▸ Your task
Every record that follows should appear again in your answer, exactly the same.

▸ Source material
BEGIN

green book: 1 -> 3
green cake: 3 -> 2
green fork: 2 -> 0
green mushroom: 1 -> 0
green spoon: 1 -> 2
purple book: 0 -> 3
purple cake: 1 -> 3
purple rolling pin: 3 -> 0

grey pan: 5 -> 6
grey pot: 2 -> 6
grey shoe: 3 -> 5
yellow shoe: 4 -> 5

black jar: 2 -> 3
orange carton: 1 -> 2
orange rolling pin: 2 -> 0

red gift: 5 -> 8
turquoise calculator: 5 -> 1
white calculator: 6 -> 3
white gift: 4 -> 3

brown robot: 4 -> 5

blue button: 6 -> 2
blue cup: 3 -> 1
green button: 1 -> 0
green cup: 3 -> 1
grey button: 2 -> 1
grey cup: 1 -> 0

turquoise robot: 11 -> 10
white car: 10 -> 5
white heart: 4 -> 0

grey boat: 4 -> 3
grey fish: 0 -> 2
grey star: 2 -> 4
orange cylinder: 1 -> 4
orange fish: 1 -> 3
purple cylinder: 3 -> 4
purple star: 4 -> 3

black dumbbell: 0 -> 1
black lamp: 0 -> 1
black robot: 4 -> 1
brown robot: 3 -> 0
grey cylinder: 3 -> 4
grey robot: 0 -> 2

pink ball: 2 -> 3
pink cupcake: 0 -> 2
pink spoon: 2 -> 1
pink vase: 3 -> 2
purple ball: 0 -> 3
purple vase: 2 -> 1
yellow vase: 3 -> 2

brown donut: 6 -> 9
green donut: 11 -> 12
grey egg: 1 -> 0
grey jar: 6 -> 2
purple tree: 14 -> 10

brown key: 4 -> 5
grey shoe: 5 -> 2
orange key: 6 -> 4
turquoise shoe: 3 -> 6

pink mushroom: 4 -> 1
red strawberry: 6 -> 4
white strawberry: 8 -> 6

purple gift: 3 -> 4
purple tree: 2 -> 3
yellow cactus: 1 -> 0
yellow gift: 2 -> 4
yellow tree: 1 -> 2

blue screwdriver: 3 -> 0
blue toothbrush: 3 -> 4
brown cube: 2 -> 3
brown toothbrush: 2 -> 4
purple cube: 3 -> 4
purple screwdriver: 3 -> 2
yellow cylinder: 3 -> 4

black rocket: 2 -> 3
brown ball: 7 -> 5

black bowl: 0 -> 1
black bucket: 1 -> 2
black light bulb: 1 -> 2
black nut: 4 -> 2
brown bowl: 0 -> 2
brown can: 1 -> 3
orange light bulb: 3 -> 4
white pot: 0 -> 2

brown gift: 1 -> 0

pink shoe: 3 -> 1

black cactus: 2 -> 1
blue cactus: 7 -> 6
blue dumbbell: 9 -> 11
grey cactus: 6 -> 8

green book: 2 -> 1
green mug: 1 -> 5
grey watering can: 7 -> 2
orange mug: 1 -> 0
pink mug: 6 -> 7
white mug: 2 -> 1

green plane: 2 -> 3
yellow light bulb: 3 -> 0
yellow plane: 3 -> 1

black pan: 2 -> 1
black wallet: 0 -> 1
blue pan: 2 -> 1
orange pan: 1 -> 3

END

▸ Solution to this task
green book: 1 -> 3
green cake: 3 -> 2
green fork: 2 -> 0
green mushroom: 1 -> 0
green spoon: 1 -> 2
purple book: 0 -> 3
purple cake: 1 -> 3
purple rolling pin: 3 -> 0

grey pan: 5 -> 6
grey pot: 2 -> 6
grey shoe: 3 -> 5
yellow shoe: 4 -> 5

black jar: 2 -> 3
orange carton: 1 -> 2
orange rolling pin: 2 -> 0

red gift: 5 -> 8
turquoise calculator: 5 -> 1
white calculator: 6 -> 3
white gift: 4 -> 3

brown robot: 4 -> 5

blue button: 6 -> 2
blue cup: 3 -> 1
green button: 1 -> 0
green cup: 3 -> 1
grey button: 2 -> 1
grey cup: 1 -> 0

turquoise robot: 11 -> 10
white car: 10 -> 5
white heart: 4 -> 0

grey boat: 4 -> 3
grey fish: 0 -> 2
grey star: 2 -> 4
orange cylinder: 1 -> 4
orange fish: 1 -> 3
purple cylinder: 3 -> 4
purple star: 4 -> 3

black dumbbell: 0 -> 1
black lamp: 0 -> 1
black robot: 4 -> 1
brown robot: 3 -> 0
grey cylinder: 3 -> 4
grey robot: 0 -> 2

pink ball: 2 -> 3
pink cupcake: 0 -> 2
pink spoon: 2 -> 1
pink vase: 3 -> 2
purple ball: 0 -> 3
purple vase: 2 -> 1
yellow vase: 3 -> 2

brown donut: 6 -> 9
green donut: 11 -> 12
grey egg: 1 -> 0
grey jar: 6 -> 2
purple tree: 14 -> 10

brown key: 4 -> 5
grey shoe: 5 -> 2
orange key: 6 -> 4
turquoise shoe: 3 -> 6

pink mushroom: 4 -> 1
red strawberry: 6 -> 4
white strawberry: 8 -> 6

purple gift: 3 -> 4
purple tree: 2 -> 3
yellow cactus: 1 -> 0
yellow gift: 2 -> 4
yellow tree: 1 -> 2

blue screwdriver: 3 -> 0
blue toothbrush: 3 -> 4
brown cube: 2 -> 3
brown toothbrush: 2 -> 4
purple cube: 3 -> 4
purple screwdriver: 3 -> 2
yellow cylinder: 3 -> 4

black rocket: 2 -> 3
brown ball: 7 -> 5

black bowl: 0 -> 1
black bucket: 1 -> 2
black light bulb: 1 -> 2
black nut: 4 -> 2
brown bowl: 0 -> 2
brown can: 1 -> 3
orange light bulb: 3 -> 4
white pot: 0 -> 2

brown gift: 1 -> 0

pink shoe: 3 -> 1

black cactus: 2 -> 1
blue cactus: 7 -> 6
blue dumbbell: 9 -> 11
grey cactus: 6 -> 8

green book: 2 -> 1
green mug: 1 -> 5
grey watering can: 7 -> 2
orange mug: 1 -> 0
pink mug: 6 -> 7
white mug: 2 -> 1

green plane: 2 -> 3
yellow light bulb: 3 -> 0
yellow plane: 3 -> 1

black pan: 2 -> 1
black wallet: 0 -> 1
blue pan: 2 -> 1
orange pan: 1 -> 3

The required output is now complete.